> Saved entries
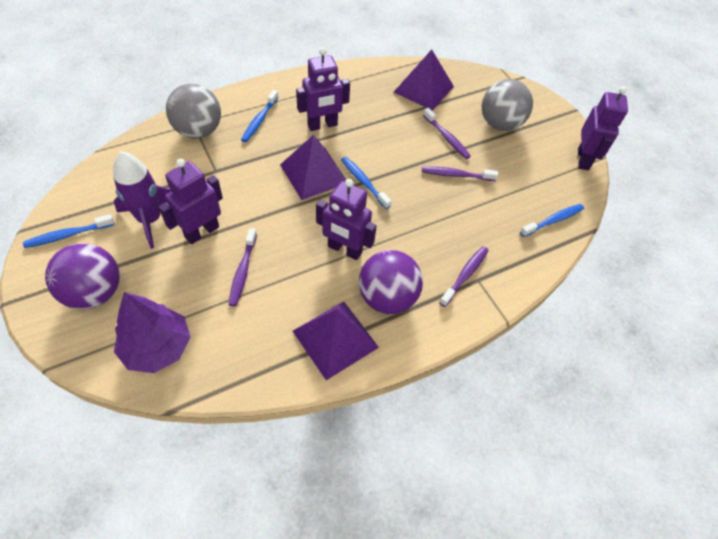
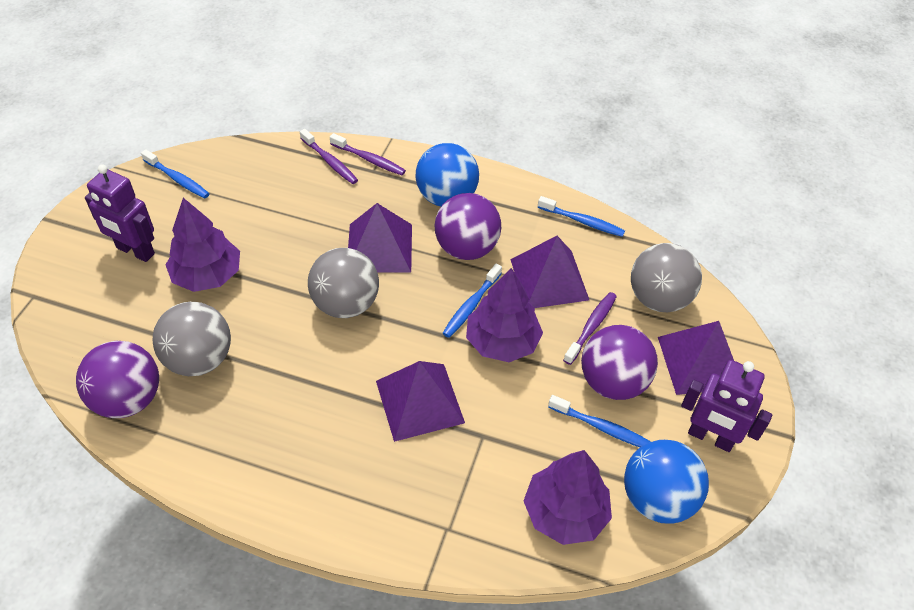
blue ball: 0 -> 2
grey ball: 2 -> 3
purple ball: 2 -> 3
purple pyramid: 3 -> 4
purple robot: 4 -> 2
purple rocket: 1 -> 0
purple toothbrush: 4 -> 3
purple tree: 1 -> 3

> WHAT IS NEEDED
Wherever the word "purple" appears in a line of the data above, copy that line.

> OUTPUT FOR THIS TASK
purple ball: 2 -> 3
purple pyramid: 3 -> 4
purple robot: 4 -> 2
purple rocket: 1 -> 0
purple toothbrush: 4 -> 3
purple tree: 1 -> 3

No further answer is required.